Segment Start: RECORDS SHOWN
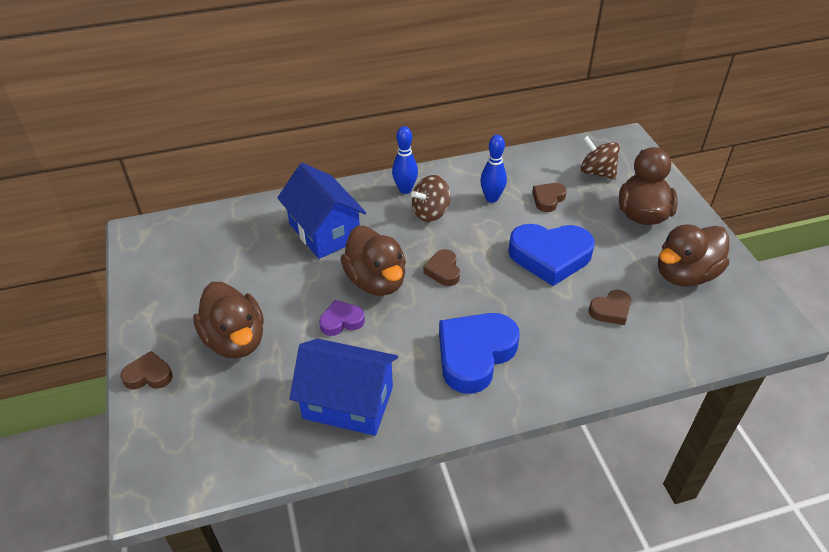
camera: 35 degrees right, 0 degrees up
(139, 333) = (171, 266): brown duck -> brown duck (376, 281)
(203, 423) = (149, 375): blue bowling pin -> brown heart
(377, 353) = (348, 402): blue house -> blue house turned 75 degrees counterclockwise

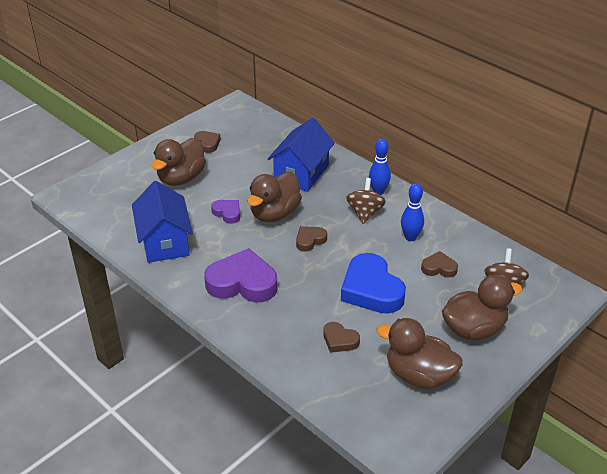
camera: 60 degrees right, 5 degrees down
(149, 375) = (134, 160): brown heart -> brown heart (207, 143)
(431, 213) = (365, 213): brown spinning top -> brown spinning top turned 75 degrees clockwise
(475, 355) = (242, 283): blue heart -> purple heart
Segment End: RECORDS SHOWN
Segment Start: RECORDS SHOWN
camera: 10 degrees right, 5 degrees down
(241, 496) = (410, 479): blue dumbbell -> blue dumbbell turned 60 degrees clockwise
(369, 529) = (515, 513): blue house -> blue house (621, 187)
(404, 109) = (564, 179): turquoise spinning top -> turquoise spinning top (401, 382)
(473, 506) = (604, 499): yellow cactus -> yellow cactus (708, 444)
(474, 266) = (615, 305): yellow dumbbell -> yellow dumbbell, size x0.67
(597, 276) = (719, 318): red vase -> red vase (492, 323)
Segment End: RECORDS SHOWN
=== WHAT TO DO ===
Starting at the line above that holds "(149, 375) = (134, 160): brown" and ending at the line that holds "(475, 355) = (242, 283): blue", transcribe each line exactly and include no other lines.

=== SOLUTION TO THIS TASK ===
(149, 375) = (134, 160): brown heart -> brown heart (207, 143)
(431, 213) = (365, 213): brown spinning top -> brown spinning top turned 75 degrees clockwise
(475, 355) = (242, 283): blue heart -> purple heart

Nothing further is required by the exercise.